Exercise
Begin at the first line of the data and copy each line through the one containing "brown banana 248, 236, 281, 285", that line included, with no pictures.

Data for this exercise

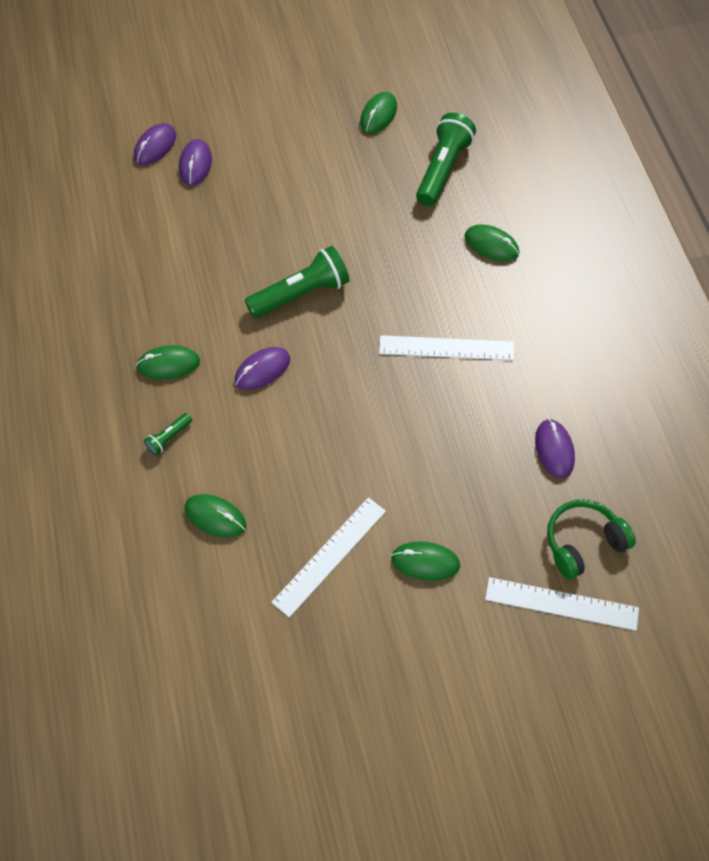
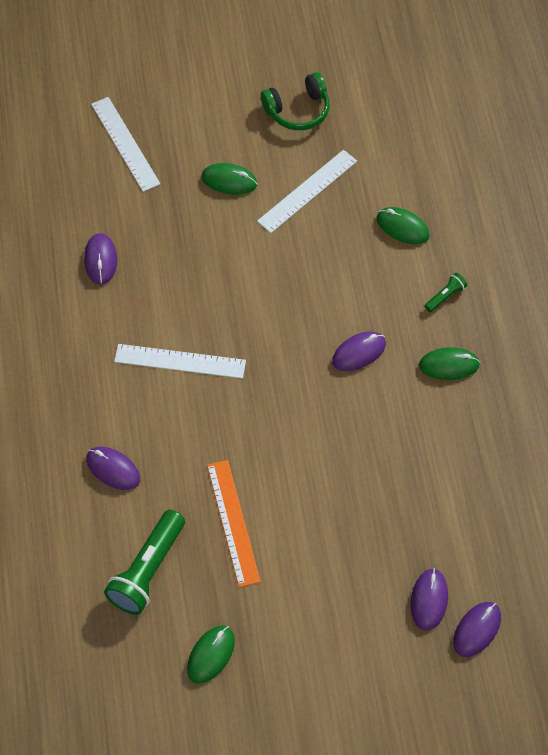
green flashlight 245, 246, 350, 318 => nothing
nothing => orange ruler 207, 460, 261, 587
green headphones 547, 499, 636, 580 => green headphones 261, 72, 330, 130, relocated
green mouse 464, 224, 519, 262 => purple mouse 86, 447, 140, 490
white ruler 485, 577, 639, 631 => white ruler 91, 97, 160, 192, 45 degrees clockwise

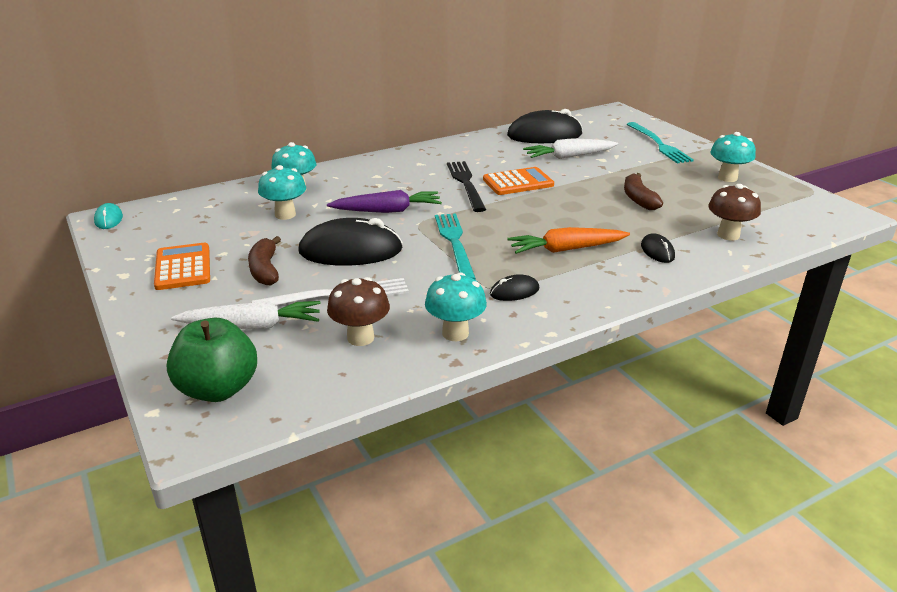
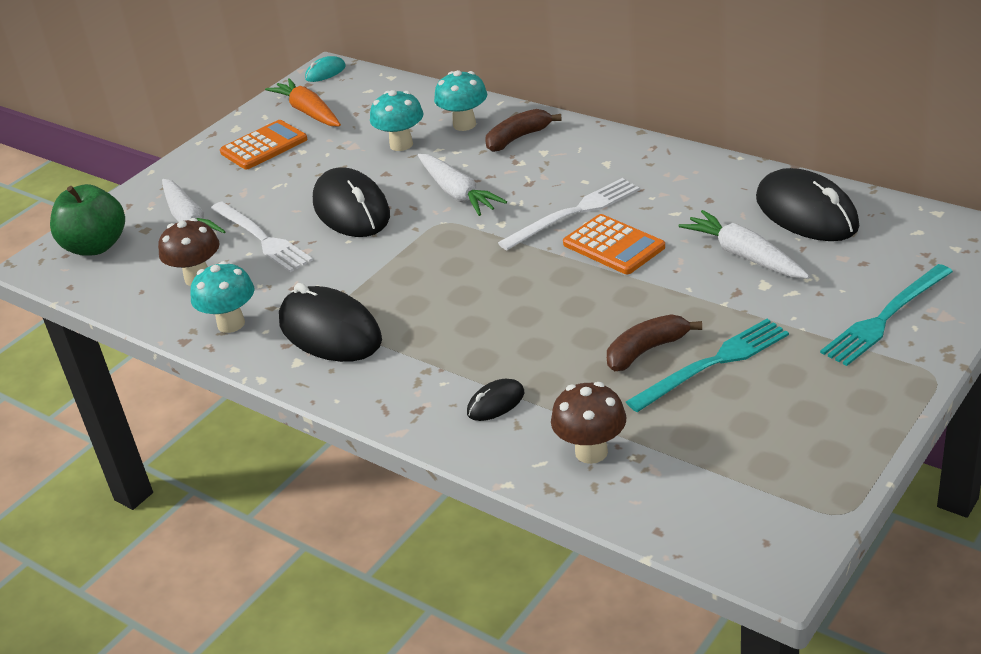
turquoise mushroom 710, 132, 756, 182 => nothing
brown banana 248, 236, 281, 285 => brown banana 485, 109, 562, 152, relocated
turquoise fork 435, 213, 476, 279 => turquoise fork 626, 319, 789, 412, relocated
orange carrot 507, 227, 630, 254 => orange carrot 265, 78, 341, 126, relocated
purple carrot 327, 190, 442, 213 => white carrot 418, 154, 507, 216
black fork 447, 161, 486, 212 => white fork 498, 178, 640, 250
black mouse 490, 274, 539, 301 => black mouse 279, 283, 382, 362, x2.13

Completed task
green flashlight 245, 246, 350, 318 => nothing
nothing => orange ruler 207, 460, 261, 587
green headphones 547, 499, 636, 580 => green headphones 261, 72, 330, 130, relocated
green mouse 464, 224, 519, 262 => purple mouse 86, 447, 140, 490
white ruler 485, 577, 639, 631 => white ruler 91, 97, 160, 192, 45 degrees clockwise

turquoise mushroom 710, 132, 756, 182 => nothing
brown banana 248, 236, 281, 285 => brown banana 485, 109, 562, 152, relocated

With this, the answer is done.